Frame-by-frame shape edits:
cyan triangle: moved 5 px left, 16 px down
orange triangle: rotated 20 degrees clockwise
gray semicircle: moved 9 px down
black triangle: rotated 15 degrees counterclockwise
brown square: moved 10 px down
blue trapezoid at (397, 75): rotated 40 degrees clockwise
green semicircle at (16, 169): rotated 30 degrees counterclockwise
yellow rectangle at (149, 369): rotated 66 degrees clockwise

(WORK TASK): Check each line above for the word "rotated" and copy every line that has it.

(COMPLETED EXERCISE):
orange triangle: rotated 20 degrees clockwise
black triangle: rotated 15 degrees counterclockwise
blue trapezoid at (397, 75): rotated 40 degrees clockwise
green semicircle at (16, 169): rotated 30 degrees counterclockwise
yellow rectangle at (149, 369): rotated 66 degrees clockwise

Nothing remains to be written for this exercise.